= Beginning of Section =
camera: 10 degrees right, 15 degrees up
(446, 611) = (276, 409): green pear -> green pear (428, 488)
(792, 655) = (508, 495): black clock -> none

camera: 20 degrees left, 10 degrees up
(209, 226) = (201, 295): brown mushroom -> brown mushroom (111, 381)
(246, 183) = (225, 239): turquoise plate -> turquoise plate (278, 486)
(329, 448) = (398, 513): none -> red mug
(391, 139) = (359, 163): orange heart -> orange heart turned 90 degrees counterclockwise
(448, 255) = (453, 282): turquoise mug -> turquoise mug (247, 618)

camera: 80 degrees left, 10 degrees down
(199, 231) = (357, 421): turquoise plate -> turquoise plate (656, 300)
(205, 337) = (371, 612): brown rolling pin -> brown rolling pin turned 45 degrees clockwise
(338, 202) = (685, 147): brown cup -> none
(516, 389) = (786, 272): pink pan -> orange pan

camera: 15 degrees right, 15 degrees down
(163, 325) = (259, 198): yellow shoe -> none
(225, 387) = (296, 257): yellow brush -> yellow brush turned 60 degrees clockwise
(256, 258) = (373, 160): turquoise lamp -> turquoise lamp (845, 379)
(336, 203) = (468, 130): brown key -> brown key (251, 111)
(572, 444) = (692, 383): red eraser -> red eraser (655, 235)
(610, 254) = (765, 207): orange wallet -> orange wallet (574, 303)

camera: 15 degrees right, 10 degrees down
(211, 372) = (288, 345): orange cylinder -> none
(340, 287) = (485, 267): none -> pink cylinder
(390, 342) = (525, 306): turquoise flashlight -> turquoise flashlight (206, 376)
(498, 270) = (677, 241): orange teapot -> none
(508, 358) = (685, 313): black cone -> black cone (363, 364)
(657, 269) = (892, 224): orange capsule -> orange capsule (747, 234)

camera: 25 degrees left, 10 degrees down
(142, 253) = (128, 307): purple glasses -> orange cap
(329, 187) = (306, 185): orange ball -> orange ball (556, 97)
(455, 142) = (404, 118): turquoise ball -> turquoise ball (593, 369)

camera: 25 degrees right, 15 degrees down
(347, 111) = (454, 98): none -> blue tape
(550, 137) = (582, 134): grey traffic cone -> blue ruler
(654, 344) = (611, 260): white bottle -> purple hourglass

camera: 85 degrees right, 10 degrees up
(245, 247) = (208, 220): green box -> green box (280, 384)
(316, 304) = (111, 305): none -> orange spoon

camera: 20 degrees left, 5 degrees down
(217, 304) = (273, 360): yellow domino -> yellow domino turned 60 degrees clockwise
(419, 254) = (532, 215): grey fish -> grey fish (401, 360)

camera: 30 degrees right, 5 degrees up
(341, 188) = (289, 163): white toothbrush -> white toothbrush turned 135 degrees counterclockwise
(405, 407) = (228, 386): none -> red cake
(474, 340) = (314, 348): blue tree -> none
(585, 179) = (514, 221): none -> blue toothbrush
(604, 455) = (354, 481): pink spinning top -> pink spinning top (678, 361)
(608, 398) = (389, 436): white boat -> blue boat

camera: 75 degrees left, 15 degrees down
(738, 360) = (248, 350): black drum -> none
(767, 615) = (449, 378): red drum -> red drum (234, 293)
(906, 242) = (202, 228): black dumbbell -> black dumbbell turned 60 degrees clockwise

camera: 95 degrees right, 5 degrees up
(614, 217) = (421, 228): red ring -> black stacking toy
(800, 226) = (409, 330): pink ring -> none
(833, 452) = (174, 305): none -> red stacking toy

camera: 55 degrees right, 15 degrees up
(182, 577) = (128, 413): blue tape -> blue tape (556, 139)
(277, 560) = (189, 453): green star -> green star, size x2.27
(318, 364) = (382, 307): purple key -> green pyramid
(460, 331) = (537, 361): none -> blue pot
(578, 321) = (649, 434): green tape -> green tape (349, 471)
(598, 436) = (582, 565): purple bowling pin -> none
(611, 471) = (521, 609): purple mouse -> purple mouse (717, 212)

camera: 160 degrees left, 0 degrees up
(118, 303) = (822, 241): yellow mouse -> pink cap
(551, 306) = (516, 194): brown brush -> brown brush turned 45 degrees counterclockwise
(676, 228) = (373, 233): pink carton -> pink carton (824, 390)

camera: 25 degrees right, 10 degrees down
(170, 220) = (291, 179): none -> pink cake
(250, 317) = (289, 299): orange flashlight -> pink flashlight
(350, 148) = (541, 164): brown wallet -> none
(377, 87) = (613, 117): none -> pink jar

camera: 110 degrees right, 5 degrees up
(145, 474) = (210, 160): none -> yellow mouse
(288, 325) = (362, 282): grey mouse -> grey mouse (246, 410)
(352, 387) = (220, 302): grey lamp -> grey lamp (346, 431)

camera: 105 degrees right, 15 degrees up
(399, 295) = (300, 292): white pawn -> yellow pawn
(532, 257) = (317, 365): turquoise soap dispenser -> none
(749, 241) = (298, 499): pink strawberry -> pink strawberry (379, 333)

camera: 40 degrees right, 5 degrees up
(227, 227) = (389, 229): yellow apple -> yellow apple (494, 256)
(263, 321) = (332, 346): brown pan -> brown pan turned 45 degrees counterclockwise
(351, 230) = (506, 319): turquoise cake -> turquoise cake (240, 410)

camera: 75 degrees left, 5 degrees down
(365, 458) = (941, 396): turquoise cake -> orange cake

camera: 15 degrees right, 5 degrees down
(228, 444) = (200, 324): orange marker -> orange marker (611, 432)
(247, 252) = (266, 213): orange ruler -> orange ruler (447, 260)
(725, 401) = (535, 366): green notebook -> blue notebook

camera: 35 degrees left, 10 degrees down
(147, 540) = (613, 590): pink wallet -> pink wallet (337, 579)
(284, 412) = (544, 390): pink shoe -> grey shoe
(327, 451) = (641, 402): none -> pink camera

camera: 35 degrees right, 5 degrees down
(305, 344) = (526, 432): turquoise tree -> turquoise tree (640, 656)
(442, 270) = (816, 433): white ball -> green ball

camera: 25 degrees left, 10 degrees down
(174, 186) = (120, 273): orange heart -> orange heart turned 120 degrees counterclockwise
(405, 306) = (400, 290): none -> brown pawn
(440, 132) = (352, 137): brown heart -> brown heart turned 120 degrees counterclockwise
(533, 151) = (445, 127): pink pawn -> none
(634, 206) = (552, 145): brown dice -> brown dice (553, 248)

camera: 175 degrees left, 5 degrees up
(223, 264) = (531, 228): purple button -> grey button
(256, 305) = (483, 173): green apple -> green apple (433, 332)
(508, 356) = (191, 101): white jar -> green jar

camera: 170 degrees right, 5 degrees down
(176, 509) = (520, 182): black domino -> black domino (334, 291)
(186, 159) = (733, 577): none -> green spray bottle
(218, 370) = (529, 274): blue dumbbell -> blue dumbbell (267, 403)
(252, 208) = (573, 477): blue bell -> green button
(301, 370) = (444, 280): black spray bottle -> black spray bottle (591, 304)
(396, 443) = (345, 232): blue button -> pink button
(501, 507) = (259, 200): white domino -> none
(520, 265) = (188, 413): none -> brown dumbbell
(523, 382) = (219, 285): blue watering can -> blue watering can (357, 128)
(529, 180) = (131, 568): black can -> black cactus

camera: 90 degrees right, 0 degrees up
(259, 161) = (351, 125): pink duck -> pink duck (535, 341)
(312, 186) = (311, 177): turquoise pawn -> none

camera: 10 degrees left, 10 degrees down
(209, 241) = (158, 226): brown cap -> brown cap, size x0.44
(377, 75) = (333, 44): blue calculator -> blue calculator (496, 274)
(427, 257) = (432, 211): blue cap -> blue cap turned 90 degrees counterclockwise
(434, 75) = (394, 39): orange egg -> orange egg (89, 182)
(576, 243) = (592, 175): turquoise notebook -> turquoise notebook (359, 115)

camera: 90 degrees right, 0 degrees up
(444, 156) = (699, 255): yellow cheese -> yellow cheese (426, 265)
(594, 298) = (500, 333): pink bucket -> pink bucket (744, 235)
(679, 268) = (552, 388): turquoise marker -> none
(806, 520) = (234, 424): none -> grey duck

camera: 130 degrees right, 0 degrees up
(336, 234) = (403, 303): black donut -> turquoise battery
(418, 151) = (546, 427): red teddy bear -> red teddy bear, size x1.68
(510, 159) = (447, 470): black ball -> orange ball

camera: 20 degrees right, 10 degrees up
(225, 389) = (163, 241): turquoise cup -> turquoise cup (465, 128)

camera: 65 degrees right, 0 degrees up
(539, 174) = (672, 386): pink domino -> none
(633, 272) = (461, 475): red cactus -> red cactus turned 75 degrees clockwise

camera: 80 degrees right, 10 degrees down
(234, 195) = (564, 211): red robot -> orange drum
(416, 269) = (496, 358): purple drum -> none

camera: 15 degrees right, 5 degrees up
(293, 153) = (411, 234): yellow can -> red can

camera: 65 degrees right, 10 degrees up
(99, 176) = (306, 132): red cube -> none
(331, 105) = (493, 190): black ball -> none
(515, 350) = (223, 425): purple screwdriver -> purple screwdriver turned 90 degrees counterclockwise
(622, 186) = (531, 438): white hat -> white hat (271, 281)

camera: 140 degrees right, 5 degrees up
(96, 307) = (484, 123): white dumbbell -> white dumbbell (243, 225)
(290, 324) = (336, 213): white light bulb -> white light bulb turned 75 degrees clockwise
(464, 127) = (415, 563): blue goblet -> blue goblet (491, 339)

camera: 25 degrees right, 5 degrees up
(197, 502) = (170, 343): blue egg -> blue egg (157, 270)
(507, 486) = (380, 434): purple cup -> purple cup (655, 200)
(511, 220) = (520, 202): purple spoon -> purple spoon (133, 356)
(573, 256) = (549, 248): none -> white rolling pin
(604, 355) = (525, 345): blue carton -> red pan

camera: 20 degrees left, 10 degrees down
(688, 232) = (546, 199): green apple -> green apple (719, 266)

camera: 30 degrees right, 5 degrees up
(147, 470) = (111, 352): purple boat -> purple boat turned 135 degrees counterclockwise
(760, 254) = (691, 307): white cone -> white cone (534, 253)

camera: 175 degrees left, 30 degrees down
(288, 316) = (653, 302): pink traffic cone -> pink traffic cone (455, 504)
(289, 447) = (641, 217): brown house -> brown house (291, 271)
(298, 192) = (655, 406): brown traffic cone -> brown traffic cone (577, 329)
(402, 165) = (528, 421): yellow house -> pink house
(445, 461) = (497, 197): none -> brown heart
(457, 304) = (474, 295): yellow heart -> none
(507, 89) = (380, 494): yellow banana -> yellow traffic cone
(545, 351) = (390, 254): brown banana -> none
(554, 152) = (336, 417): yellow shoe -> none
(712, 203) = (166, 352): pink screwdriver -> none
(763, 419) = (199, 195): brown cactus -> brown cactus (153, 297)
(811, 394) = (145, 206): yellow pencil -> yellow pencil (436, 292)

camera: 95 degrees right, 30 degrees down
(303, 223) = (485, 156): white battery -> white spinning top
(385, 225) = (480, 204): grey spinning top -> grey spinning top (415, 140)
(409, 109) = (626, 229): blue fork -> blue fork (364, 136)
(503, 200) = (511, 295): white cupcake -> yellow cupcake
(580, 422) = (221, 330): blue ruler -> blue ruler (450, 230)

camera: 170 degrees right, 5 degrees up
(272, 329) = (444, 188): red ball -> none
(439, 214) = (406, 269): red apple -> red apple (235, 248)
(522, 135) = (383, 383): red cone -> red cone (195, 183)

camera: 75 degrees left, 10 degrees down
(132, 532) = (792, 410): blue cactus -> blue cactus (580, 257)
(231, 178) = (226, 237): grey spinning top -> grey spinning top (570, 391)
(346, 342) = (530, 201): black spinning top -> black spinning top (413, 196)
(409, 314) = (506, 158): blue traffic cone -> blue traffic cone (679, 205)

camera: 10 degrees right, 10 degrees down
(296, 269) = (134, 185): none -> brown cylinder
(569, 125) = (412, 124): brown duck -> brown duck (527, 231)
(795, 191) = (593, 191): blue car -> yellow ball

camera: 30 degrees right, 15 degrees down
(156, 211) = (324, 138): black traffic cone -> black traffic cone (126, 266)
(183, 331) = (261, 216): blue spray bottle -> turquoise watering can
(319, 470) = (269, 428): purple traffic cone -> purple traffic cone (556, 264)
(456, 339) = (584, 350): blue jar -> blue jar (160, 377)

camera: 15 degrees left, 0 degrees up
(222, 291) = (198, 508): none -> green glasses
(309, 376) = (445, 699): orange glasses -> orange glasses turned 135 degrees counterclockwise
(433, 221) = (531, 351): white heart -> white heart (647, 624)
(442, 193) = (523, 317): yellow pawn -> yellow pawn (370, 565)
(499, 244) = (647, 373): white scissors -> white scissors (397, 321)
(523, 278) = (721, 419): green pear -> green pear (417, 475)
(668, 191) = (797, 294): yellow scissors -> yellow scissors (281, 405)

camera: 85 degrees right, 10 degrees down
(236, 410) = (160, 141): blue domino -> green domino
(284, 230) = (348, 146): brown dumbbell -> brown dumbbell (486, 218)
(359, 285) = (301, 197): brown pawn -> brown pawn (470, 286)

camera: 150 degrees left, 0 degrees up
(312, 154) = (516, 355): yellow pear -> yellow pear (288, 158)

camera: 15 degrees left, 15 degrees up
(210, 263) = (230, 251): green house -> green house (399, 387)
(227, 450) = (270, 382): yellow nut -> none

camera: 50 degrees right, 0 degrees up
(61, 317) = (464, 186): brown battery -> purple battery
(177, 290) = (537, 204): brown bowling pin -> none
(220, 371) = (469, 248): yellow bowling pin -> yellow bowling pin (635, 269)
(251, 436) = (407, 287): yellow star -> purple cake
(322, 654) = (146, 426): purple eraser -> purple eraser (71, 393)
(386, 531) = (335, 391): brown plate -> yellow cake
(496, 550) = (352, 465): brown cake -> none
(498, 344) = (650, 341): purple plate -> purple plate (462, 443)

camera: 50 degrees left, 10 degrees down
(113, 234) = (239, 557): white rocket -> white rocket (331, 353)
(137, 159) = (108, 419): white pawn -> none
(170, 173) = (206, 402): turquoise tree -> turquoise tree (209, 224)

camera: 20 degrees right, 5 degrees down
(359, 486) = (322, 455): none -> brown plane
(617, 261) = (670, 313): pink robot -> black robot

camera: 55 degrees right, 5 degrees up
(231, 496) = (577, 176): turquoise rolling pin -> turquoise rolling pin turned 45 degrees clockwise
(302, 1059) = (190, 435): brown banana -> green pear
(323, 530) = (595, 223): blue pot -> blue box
= End of Section =
Taking the material above, extract exactly and only the lines from the line with "(176, 509) = (520, 182): black" to the line with "(396, 443) = (345, 232): blue", inclusive of both.

(176, 509) = (520, 182): black domino -> black domino (334, 291)
(186, 159) = (733, 577): none -> green spray bottle
(218, 370) = (529, 274): blue dumbbell -> blue dumbbell (267, 403)
(252, 208) = (573, 477): blue bell -> green button
(301, 370) = (444, 280): black spray bottle -> black spray bottle (591, 304)
(396, 443) = (345, 232): blue button -> pink button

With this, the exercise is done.